___ GIVEN DATA
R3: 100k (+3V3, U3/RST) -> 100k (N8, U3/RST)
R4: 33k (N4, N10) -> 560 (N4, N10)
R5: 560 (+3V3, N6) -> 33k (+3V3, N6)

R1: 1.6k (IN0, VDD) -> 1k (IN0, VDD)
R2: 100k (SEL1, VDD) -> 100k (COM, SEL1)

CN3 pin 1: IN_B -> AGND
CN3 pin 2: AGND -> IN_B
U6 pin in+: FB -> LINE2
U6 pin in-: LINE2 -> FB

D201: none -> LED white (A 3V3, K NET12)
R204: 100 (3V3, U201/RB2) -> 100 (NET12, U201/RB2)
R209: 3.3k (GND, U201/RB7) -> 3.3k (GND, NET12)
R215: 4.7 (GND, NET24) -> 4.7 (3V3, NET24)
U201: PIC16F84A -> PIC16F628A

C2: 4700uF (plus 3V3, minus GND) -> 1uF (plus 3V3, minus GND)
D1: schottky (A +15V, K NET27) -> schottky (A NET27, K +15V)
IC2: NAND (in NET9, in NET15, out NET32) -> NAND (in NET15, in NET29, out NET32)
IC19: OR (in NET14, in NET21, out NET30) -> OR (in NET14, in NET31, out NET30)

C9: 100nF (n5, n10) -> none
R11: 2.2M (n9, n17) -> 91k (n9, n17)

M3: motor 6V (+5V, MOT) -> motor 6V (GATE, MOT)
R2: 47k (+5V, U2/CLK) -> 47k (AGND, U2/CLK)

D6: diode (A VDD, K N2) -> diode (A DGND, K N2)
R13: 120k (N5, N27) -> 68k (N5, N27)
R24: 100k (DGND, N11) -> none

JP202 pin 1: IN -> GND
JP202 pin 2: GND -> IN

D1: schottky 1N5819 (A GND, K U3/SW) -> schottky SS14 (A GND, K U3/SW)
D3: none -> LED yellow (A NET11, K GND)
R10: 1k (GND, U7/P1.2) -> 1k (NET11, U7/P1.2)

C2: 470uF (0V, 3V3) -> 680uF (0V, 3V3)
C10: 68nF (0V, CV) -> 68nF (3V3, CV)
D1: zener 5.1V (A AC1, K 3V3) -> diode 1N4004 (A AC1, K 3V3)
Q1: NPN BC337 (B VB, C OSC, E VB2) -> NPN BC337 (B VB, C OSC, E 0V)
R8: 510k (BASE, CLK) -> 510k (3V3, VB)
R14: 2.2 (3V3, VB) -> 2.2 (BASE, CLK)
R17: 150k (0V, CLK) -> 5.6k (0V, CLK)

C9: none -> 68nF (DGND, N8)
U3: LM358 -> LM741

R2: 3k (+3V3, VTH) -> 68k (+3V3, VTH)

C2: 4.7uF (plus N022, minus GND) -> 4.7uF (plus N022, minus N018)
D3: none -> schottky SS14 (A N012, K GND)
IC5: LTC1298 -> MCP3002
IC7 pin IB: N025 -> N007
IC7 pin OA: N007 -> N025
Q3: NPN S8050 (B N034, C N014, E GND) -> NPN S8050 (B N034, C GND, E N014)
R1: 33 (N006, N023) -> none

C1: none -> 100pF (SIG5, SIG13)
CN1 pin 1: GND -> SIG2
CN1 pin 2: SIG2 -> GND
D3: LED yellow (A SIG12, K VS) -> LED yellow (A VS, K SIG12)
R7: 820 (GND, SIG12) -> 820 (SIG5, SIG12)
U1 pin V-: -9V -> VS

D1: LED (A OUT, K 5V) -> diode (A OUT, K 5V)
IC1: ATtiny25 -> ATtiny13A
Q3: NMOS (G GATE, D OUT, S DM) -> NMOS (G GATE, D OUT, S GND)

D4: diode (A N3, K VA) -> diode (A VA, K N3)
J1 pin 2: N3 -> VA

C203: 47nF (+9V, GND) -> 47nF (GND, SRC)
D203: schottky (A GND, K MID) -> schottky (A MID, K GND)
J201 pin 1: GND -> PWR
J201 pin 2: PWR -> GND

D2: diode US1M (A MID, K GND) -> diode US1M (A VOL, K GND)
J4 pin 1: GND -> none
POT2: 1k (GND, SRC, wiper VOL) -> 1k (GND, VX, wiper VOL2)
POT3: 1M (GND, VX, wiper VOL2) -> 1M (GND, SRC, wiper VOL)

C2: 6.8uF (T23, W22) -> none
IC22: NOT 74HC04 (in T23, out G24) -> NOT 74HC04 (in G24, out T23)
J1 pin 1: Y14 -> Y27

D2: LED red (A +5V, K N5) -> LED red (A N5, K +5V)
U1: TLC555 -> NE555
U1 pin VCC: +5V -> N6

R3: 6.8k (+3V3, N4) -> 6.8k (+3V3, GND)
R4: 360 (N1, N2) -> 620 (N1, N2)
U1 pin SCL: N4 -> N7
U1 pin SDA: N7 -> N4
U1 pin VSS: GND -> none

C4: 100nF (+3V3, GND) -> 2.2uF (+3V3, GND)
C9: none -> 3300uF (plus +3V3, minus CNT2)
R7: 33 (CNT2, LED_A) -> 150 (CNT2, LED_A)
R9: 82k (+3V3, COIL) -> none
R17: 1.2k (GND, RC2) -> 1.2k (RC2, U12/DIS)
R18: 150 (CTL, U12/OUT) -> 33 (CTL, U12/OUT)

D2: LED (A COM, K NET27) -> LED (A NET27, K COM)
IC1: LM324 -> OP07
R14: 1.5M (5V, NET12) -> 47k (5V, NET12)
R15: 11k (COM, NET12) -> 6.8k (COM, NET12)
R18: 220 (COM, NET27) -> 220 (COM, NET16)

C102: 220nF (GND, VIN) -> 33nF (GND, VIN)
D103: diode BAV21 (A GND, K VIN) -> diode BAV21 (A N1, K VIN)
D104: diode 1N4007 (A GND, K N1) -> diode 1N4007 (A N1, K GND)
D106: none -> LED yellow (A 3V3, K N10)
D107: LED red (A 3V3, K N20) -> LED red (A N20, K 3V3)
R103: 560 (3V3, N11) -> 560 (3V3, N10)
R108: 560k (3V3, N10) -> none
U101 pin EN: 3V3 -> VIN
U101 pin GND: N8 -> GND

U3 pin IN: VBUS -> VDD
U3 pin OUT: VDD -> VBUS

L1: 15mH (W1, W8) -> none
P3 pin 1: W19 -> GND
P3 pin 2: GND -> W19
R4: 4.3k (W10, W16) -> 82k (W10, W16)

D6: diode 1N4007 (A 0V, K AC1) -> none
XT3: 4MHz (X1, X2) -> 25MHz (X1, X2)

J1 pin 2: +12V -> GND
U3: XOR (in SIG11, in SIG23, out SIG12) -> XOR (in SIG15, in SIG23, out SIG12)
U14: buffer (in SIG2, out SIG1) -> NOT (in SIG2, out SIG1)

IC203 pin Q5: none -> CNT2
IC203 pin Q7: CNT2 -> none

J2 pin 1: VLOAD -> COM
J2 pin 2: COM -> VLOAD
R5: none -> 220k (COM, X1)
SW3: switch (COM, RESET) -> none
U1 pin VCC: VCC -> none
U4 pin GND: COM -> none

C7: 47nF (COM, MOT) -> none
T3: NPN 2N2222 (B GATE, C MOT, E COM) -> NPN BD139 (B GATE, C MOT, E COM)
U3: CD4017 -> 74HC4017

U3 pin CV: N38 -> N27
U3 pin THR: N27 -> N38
______
WORK REQUEST: Reproduce, line for line, the material, starting at its first line, and end once the line holding "JP202 pin 2: GND -> IN" has been output.

RESPONSE TO THE EXERCISE:
R3: 100k (+3V3, U3/RST) -> 100k (N8, U3/RST)
R4: 33k (N4, N10) -> 560 (N4, N10)
R5: 560 (+3V3, N6) -> 33k (+3V3, N6)

R1: 1.6k (IN0, VDD) -> 1k (IN0, VDD)
R2: 100k (SEL1, VDD) -> 100k (COM, SEL1)

CN3 pin 1: IN_B -> AGND
CN3 pin 2: AGND -> IN_B
U6 pin in+: FB -> LINE2
U6 pin in-: LINE2 -> FB

D201: none -> LED white (A 3V3, K NET12)
R204: 100 (3V3, U201/RB2) -> 100 (NET12, U201/RB2)
R209: 3.3k (GND, U201/RB7) -> 3.3k (GND, NET12)
R215: 4.7 (GND, NET24) -> 4.7 (3V3, NET24)
U201: PIC16F84A -> PIC16F628A

C2: 4700uF (plus 3V3, minus GND) -> 1uF (plus 3V3, minus GND)
D1: schottky (A +15V, K NET27) -> schottky (A NET27, K +15V)
IC2: NAND (in NET9, in NET15, out NET32) -> NAND (in NET15, in NET29, out NET32)
IC19: OR (in NET14, in NET21, out NET30) -> OR (in NET14, in NET31, out NET30)

C9: 100nF (n5, n10) -> none
R11: 2.2M (n9, n17) -> 91k (n9, n17)

M3: motor 6V (+5V, MOT) -> motor 6V (GATE, MOT)
R2: 47k (+5V, U2/CLK) -> 47k (AGND, U2/CLK)

D6: diode (A VDD, K N2) -> diode (A DGND, K N2)
R13: 120k (N5, N27) -> 68k (N5, N27)
R24: 100k (DGND, N11) -> none

JP202 pin 1: IN -> GND
JP202 pin 2: GND -> IN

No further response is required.